>>>>>

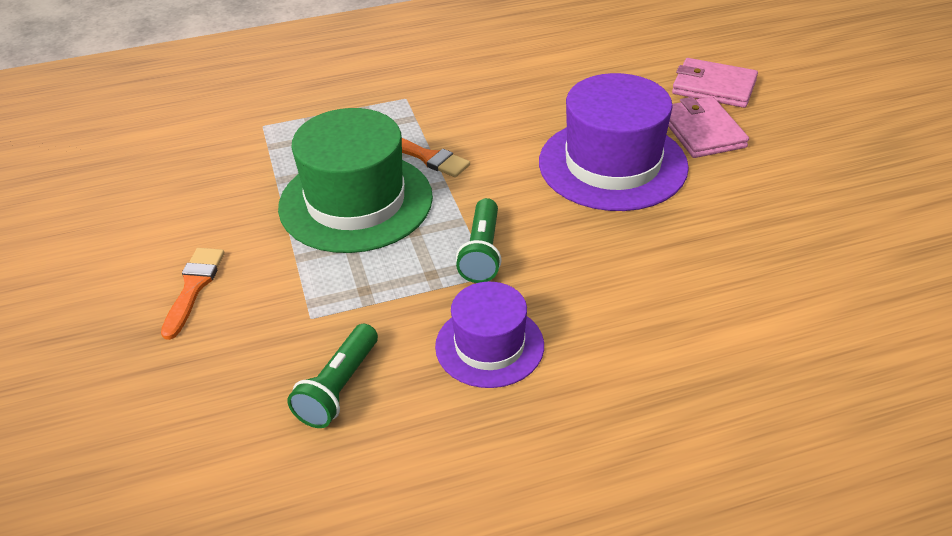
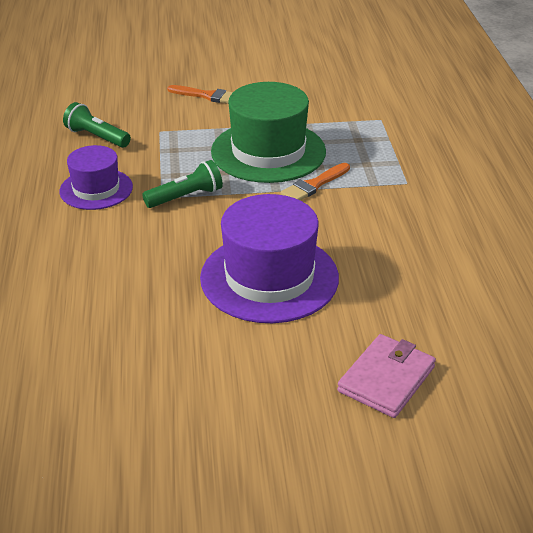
camera: 100 degrees right, 5 degrees down
(482, 253) = (186, 197): green flashlight -> green flashlight turned 135 degrees clockwise
(702, 131) = (303, 346): pink wallet -> none

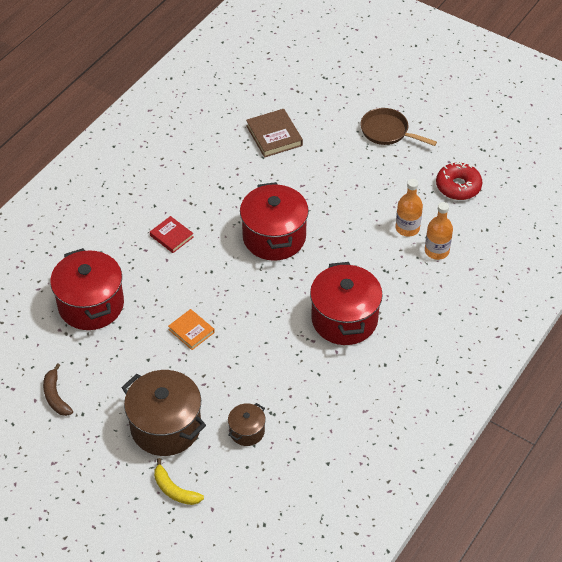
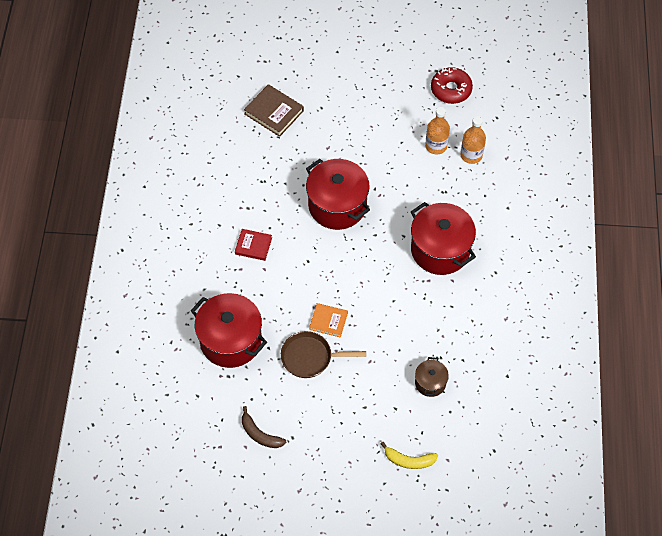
camera: 30 degrees left, 10 degrees up
(166, 427) = (365, 413): brown pot -> none
(387, 131) = (363, 65): brown pan -> brown pan (310, 357)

<<<<<

* _EXERCISE DESCRIPTION_:
Go line by line through the material above and return each one that includes "brown".

* _RESULT FOR THIS TASK_:
(166, 427) = (365, 413): brown pot -> none
(387, 131) = (363, 65): brown pan -> brown pan (310, 357)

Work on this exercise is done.